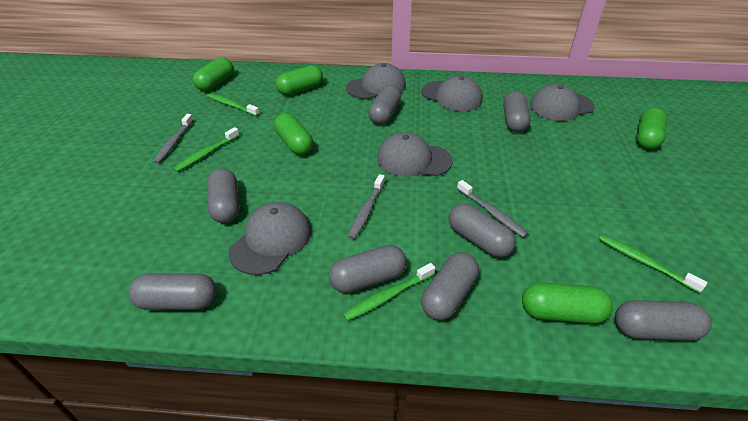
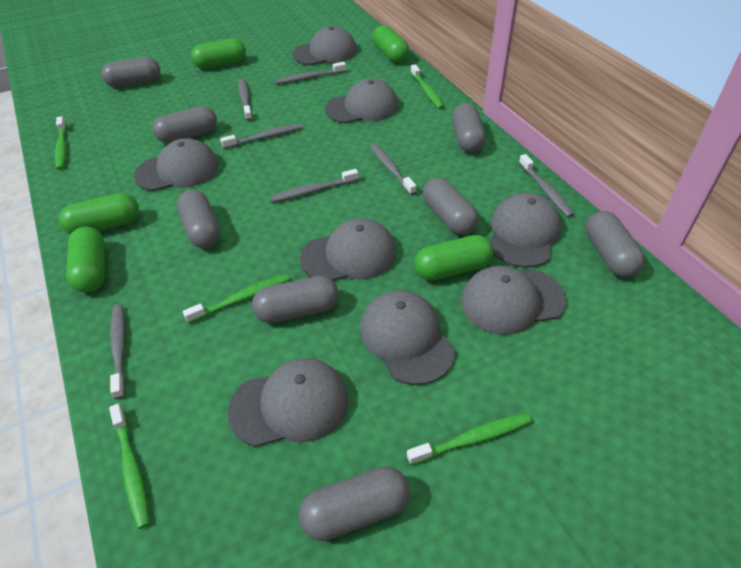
green toothbrush: 4 -> 5
grey cap: 5 -> 8
grey toothbrush: 3 -> 7

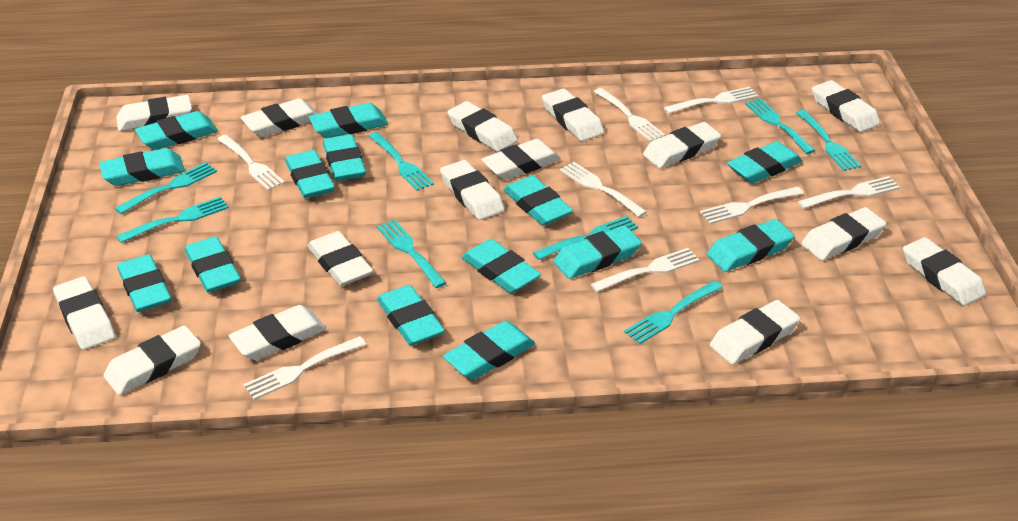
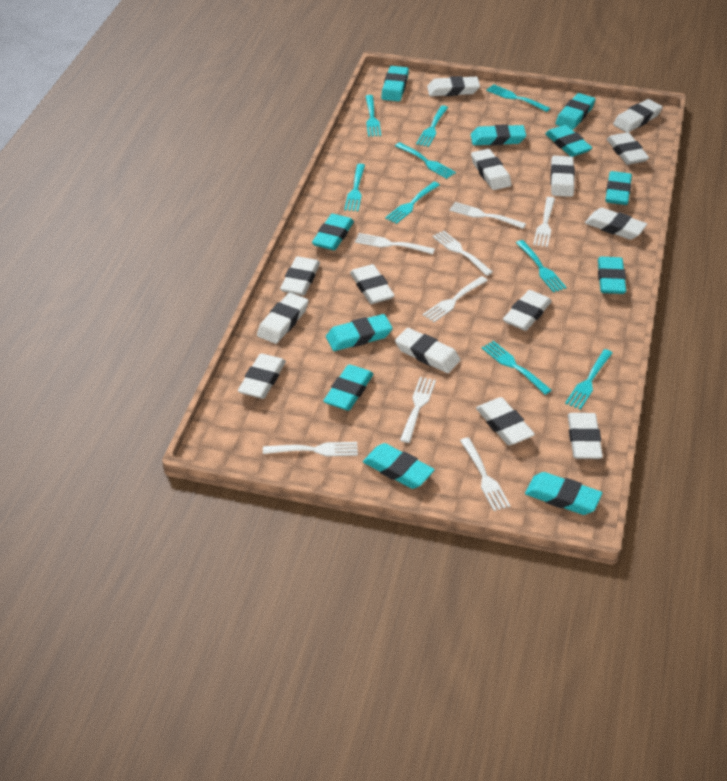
turquoise eraser: 14 -> 11
turquoise fork: 8 -> 9
white eraser: 15 -> 14

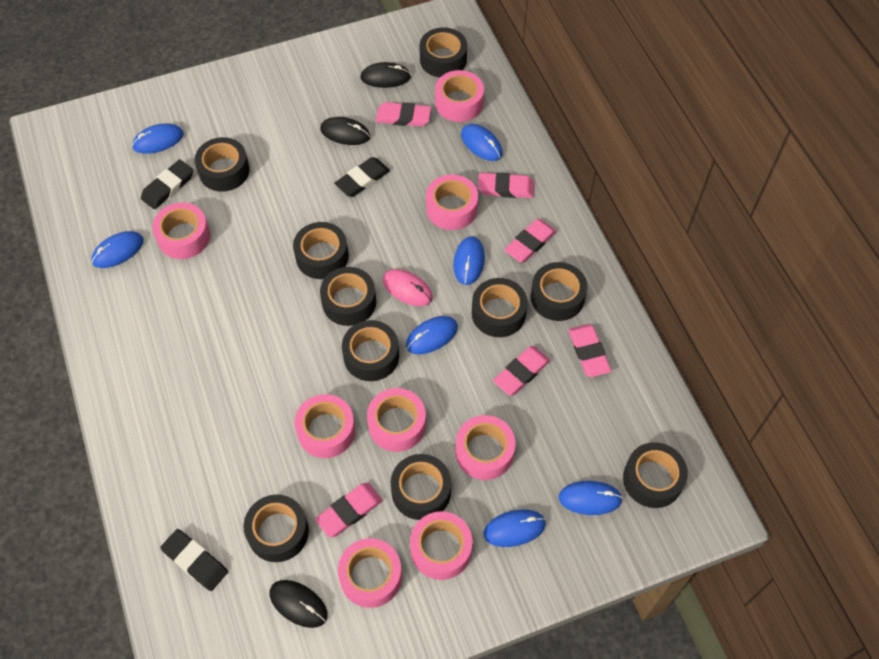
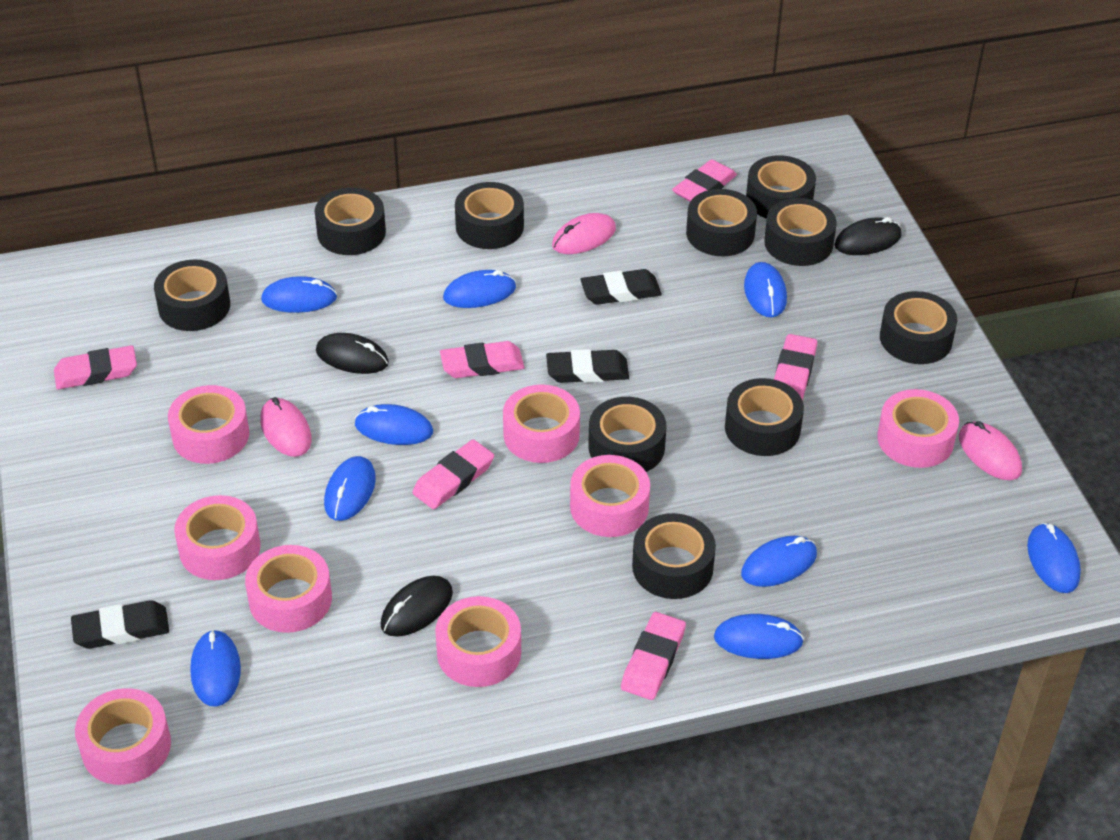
blue mouse: 7 -> 9
pink mouse: 1 -> 3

• WHAT NEEDS TO BE DONE:
Output verbatim the lines beginning at the line with "turquoise eraser: 14 -> 11" and ending at the last line of the material above, inclusive. Do not carry over any pictures.

• REPLY TO THE EXERCISE:
turquoise eraser: 14 -> 11
turquoise fork: 8 -> 9
white eraser: 15 -> 14

blue mouse: 7 -> 9
pink mouse: 1 -> 3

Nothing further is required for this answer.